[Source material — start]

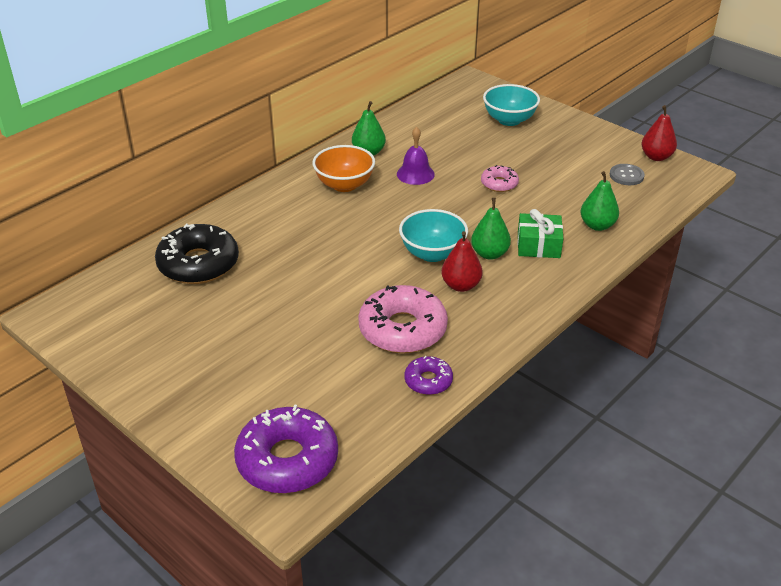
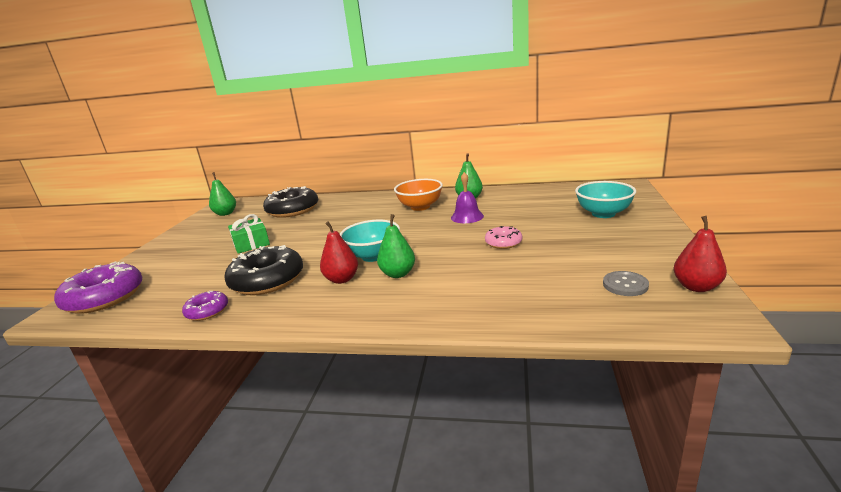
camera: 60 degrees right, 15 degrees down
(402, 329) = (267, 280): pink donut -> black donut
(538, 245) = (437, 287): green gift -> green gift (251, 243)
(597, 225) = (510, 301): green pear -> green pear (225, 213)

[Source material — finish]

» **Activity**: Could you write out, unchanged, the line with "(402, 329) = (267, 280): pink" and every line after it in the data above?

» **Worked solution**:
(402, 329) = (267, 280): pink donut -> black donut
(538, 245) = (437, 287): green gift -> green gift (251, 243)
(597, 225) = (510, 301): green pear -> green pear (225, 213)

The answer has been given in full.